→ **Work item**:
Which lines below fall between the one containing "C4: 68uF (plus" and the one containing "SW1: switch (3V3, N27) -> switch (3V3, N1)"? Repeat them exactly, counting both of those lines, and add nothing else.

-- Record extracts follows --

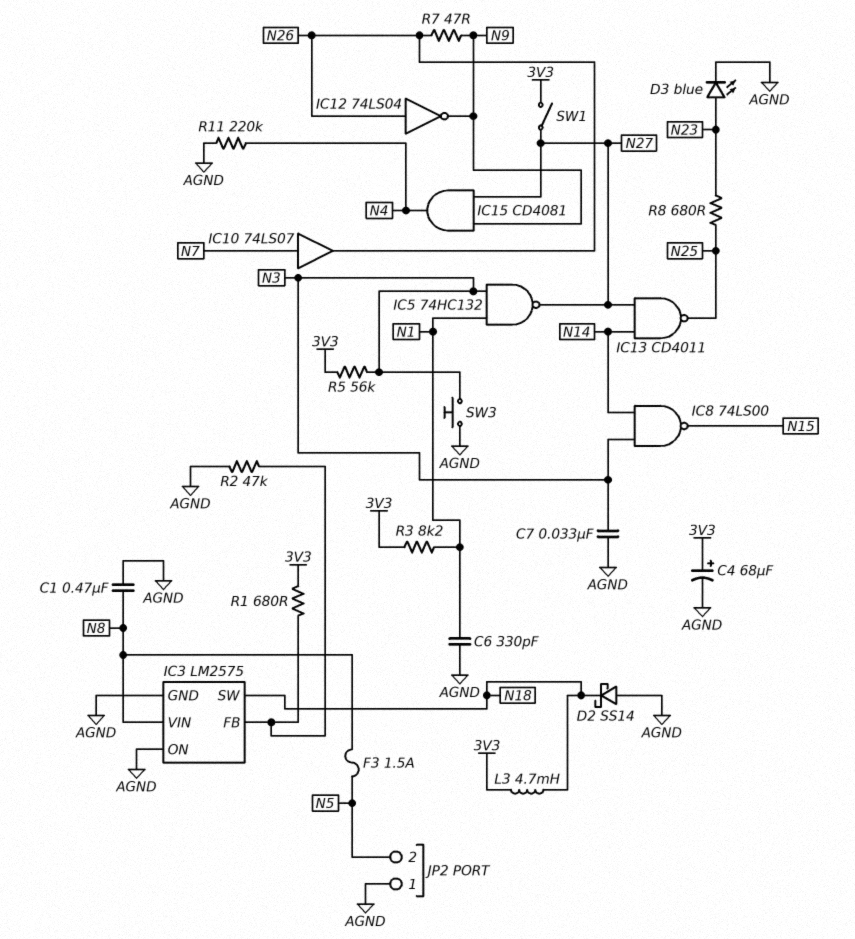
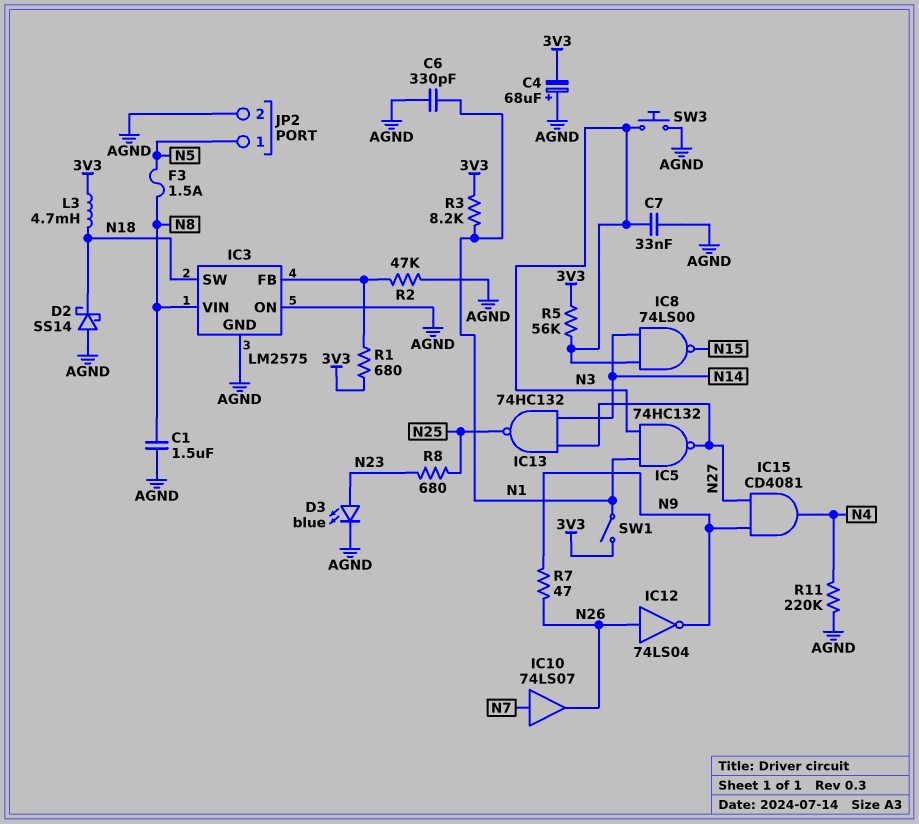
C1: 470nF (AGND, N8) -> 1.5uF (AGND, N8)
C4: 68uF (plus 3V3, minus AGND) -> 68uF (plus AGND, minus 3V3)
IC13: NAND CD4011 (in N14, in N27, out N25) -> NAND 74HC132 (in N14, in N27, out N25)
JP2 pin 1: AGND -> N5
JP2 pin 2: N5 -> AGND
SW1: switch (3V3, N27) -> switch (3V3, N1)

-- Record extracts concluded --
-- Record extracts follows --

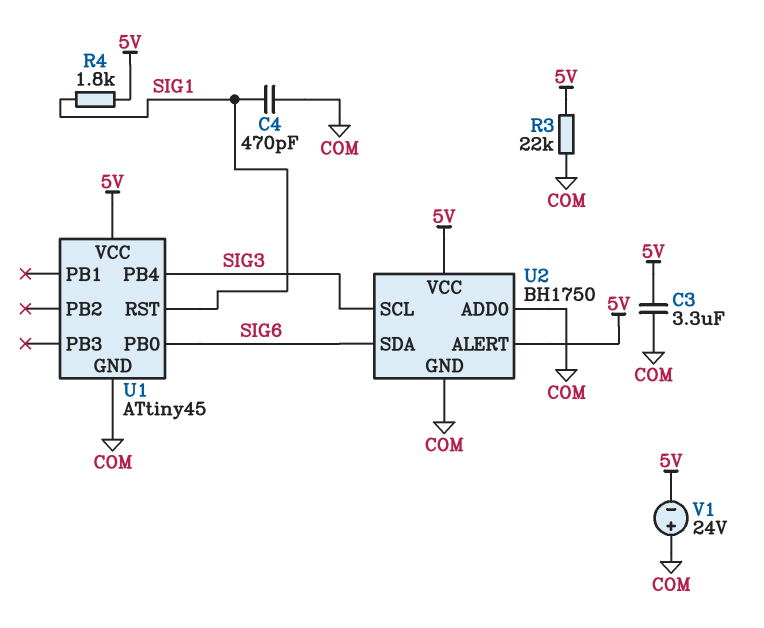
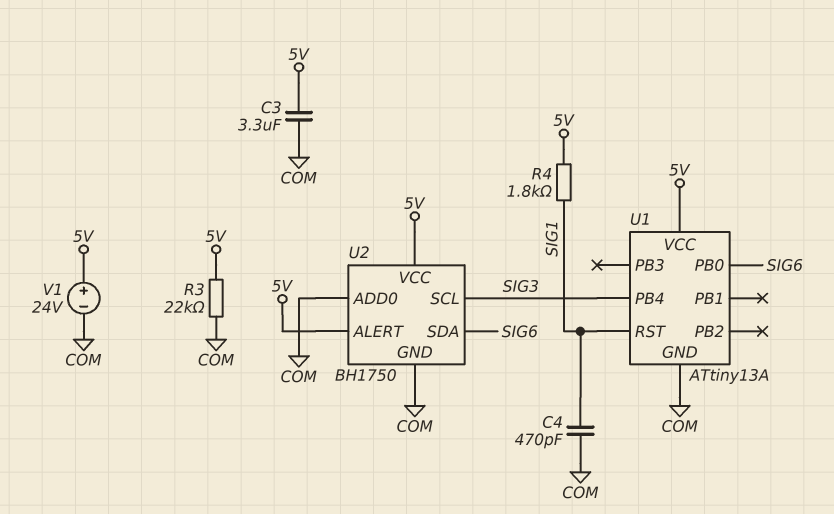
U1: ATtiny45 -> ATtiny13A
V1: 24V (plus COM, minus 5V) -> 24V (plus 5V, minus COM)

-- Record extracts concluded --

→ **Answer to the exercise**:
C4: 68uF (plus 3V3, minus AGND) -> 68uF (plus AGND, minus 3V3)
IC13: NAND CD4011 (in N14, in N27, out N25) -> NAND 74HC132 (in N14, in N27, out N25)
JP2 pin 1: AGND -> N5
JP2 pin 2: N5 -> AGND
SW1: switch (3V3, N27) -> switch (3V3, N1)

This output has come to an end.